Problem requirements | Return nothing but the lines from the one with "orange circle: (24, 115) -> (23, 141), moved" through the one with "brown arrow: (120, 280)" in the data below, word for word and without pictures.

Source material |
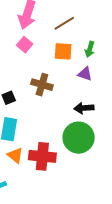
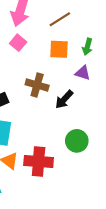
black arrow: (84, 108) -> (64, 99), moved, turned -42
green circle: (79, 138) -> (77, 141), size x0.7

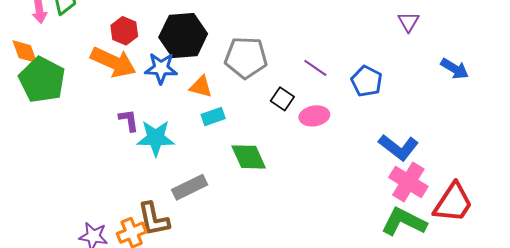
...
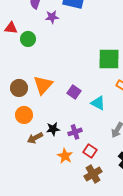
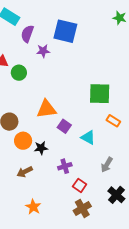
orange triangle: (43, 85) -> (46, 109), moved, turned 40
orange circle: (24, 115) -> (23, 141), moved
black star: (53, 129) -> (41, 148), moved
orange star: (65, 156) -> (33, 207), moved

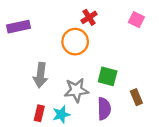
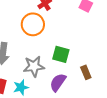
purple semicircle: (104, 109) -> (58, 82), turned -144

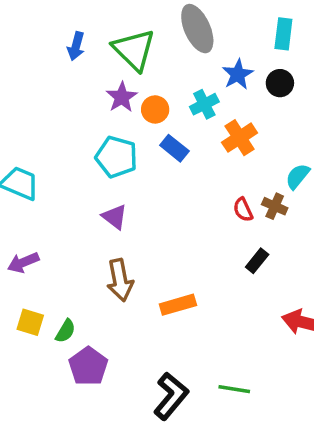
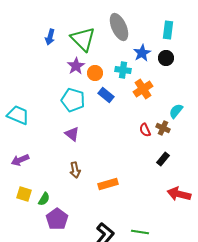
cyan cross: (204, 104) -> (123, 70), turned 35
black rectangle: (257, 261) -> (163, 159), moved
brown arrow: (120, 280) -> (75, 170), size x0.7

Task solution |
orange circle: (24, 115) -> (23, 141), moved
black star: (53, 129) -> (41, 148), moved
orange star: (65, 156) -> (33, 207), moved

purple semicircle: (104, 109) -> (58, 82), turned -144

cyan cross: (204, 104) -> (123, 70), turned 35
black rectangle: (257, 261) -> (163, 159), moved
brown arrow: (120, 280) -> (75, 170), size x0.7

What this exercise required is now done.